Exercise description –
Lines from the first one down to the one containing "Someone carried the GREY" in the data below are the only ones needed; please return them exactly, both ends included.

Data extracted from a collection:

┄┄┄┄┄┄┄┄┄┄┄┄┄┄┄┄┄┄┄┄

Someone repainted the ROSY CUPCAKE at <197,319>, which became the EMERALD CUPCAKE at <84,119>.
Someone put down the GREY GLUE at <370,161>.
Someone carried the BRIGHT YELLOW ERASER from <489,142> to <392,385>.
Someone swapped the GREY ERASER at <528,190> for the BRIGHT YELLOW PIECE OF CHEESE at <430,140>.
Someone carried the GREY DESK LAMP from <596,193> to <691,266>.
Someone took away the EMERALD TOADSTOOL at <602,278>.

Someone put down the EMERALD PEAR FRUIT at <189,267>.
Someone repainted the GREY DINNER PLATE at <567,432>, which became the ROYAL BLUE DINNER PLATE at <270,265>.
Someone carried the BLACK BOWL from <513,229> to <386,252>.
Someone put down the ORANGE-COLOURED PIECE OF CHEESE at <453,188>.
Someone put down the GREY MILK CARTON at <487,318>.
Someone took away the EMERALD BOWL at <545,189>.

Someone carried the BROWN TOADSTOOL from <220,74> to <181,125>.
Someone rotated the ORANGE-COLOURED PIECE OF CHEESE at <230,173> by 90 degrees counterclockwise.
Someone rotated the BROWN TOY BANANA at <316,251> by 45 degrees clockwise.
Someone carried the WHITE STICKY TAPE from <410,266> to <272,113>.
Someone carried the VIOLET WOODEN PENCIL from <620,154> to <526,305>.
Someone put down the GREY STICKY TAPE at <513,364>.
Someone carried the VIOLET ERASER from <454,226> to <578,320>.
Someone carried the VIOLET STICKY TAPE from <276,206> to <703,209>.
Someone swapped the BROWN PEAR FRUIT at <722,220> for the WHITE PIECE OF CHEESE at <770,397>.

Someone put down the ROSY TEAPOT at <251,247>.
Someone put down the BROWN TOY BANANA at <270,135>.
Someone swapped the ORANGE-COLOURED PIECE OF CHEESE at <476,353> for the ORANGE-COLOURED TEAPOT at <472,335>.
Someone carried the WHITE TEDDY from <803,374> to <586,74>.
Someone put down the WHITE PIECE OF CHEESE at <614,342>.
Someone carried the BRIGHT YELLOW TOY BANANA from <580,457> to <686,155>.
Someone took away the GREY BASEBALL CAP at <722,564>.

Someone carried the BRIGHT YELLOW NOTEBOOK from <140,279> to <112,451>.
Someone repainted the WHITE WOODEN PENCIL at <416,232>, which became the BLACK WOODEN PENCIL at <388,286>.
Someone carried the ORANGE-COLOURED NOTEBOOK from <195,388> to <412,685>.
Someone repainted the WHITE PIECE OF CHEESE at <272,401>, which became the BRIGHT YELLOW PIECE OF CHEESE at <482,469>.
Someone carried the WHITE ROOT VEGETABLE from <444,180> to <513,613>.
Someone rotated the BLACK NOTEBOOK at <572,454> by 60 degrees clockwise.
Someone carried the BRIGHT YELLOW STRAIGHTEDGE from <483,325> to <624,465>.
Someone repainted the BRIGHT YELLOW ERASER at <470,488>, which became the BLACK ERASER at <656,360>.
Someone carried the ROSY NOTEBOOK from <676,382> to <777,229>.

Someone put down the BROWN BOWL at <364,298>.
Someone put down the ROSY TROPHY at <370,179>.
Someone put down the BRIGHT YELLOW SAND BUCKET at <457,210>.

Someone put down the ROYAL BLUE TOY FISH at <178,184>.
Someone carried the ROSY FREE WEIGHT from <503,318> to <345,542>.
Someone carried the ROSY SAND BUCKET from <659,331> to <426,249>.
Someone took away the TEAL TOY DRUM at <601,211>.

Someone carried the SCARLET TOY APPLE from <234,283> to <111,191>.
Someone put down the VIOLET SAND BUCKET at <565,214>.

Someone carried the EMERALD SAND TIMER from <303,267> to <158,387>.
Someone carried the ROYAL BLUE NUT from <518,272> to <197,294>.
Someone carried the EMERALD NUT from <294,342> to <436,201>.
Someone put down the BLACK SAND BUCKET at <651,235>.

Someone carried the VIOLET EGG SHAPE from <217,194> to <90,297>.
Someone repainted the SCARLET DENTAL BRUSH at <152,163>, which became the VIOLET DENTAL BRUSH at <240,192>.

┄┄┄┄┄┄┄┄┄┄┄┄┄┄┄┄┄┄┄┄

Task result –
Someone repainted the ROSY CUPCAKE at <197,319>, which became the EMERALD CUPCAKE at <84,119>.
Someone put down the GREY GLUE at <370,161>.
Someone carried the BRIGHT YELLOW ERASER from <489,142> to <392,385>.
Someone swapped the GREY ERASER at <528,190> for the BRIGHT YELLOW PIECE OF CHEESE at <430,140>.
Someone carried the GREY DESK LAMP from <596,193> to <691,266>.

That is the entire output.